Stored entries

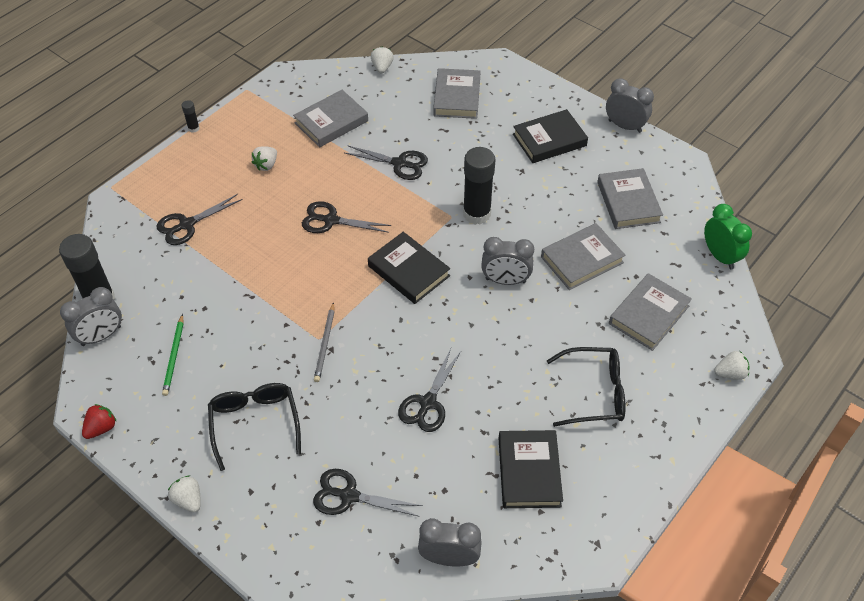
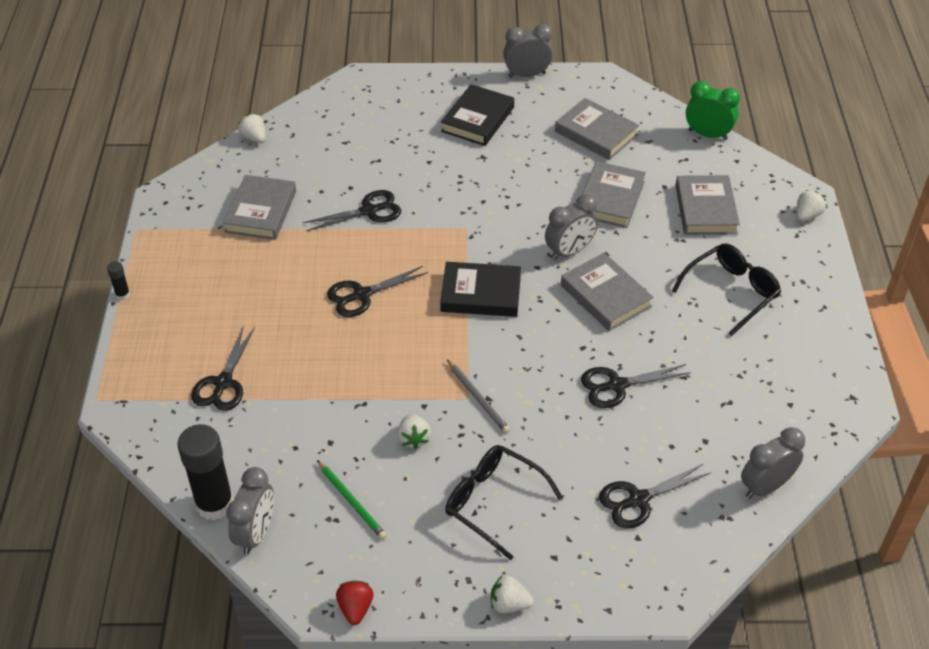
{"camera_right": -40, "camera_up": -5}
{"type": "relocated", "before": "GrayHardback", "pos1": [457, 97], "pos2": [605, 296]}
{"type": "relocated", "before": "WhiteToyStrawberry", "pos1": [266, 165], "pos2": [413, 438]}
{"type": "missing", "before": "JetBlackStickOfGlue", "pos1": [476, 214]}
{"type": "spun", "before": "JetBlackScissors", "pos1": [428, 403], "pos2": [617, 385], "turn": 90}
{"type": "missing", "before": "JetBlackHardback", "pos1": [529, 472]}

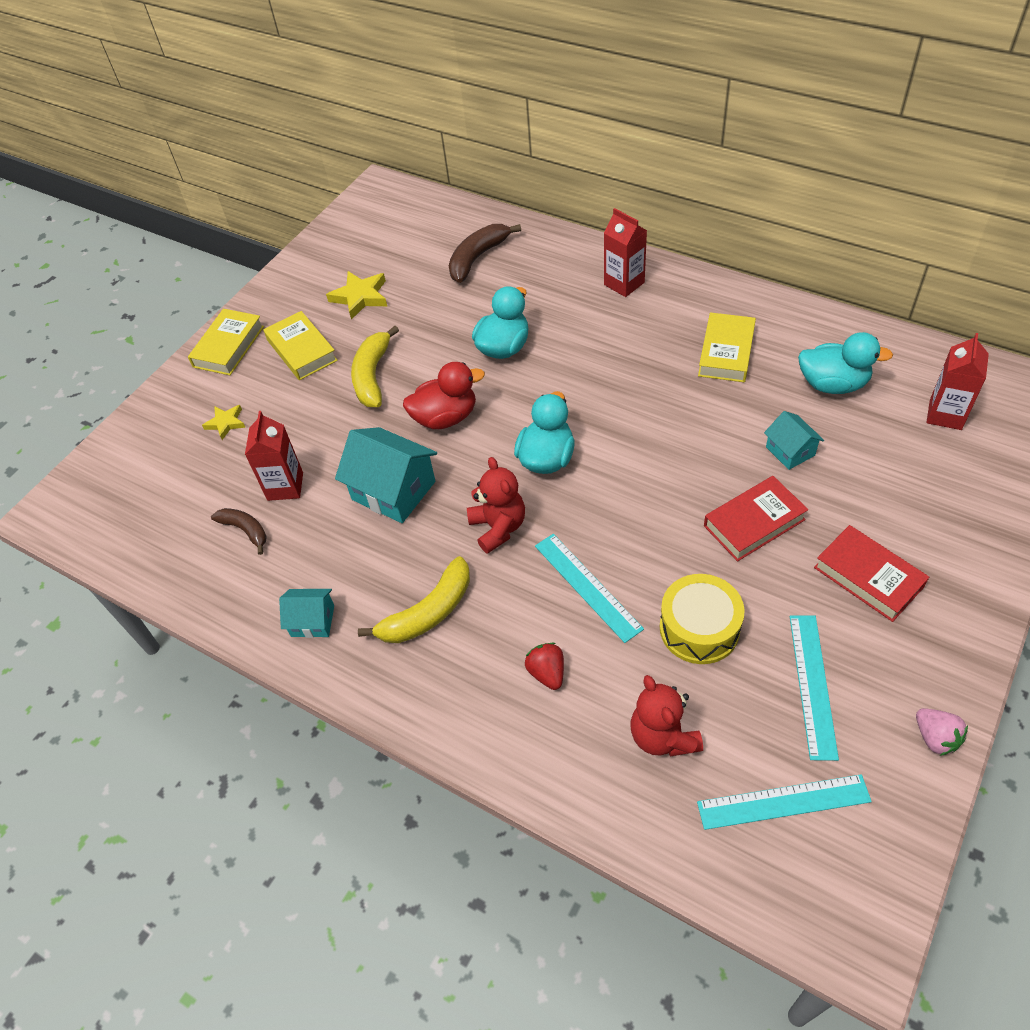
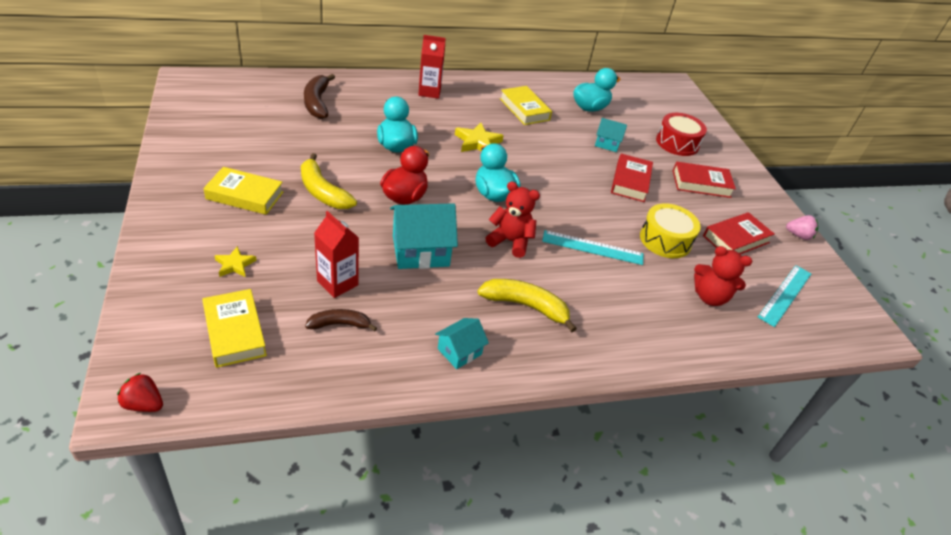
{"camera_right": -55, "camera_up": -10}
{"type": "relocated", "before": "BrightYellowStarShape", "pos1": [360, 297], "pos2": [477, 142]}
{"type": "relocated", "before": "BrightYellowHardback", "pos1": [229, 346], "pos2": [235, 332]}
{"type": "missing", "before": "CrimsonJuiceCarton", "pos1": [945, 414]}
{"type": "spun", "before": "BrightYellowBananaFruit", "pos1": [428, 612], "pos2": [525, 306], "turn": -75}
{"type": "exchanged", "before": "TurquoiseRuler", "after": "CrimsonHardback", "pos1": [812, 685], "pos2": [736, 239]}
{"type": "relocated", "before": "CrimsonToyStrawberry", "pos1": [547, 673], "pos2": [144, 404]}
{"type": "appeared", "after": "CrimsonSnareDrum", "pos2": [677, 143]}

* _Exercise aim_: Each entry above should be reproduced exactly, with the pictures removed.

* _Result_:
{"camera_right": -40, "camera_up": -5}
{"type": "relocated", "before": "GrayHardback", "pos1": [457, 97], "pos2": [605, 296]}
{"type": "relocated", "before": "WhiteToyStrawberry", "pos1": [266, 165], "pos2": [413, 438]}
{"type": "missing", "before": "JetBlackStickOfGlue", "pos1": [476, 214]}
{"type": "spun", "before": "JetBlackScissors", "pos1": [428, 403], "pos2": [617, 385], "turn": 90}
{"type": "missing", "before": "JetBlackHardback", "pos1": [529, 472]}

{"camera_right": -55, "camera_up": -10}
{"type": "relocated", "before": "BrightYellowStarShape", "pos1": [360, 297], "pos2": [477, 142]}
{"type": "relocated", "before": "BrightYellowHardback", "pos1": [229, 346], "pos2": [235, 332]}
{"type": "missing", "before": "CrimsonJuiceCarton", "pos1": [945, 414]}
{"type": "spun", "before": "BrightYellowBananaFruit", "pos1": [428, 612], "pos2": [525, 306], "turn": -75}
{"type": "exchanged", "before": "TurquoiseRuler", "after": "CrimsonHardback", "pos1": [812, 685], "pos2": [736, 239]}
{"type": "relocated", "before": "CrimsonToyStrawberry", "pos1": [547, 673], "pos2": [144, 404]}
{"type": "appeared", "after": "CrimsonSnareDrum", "pos2": [677, 143]}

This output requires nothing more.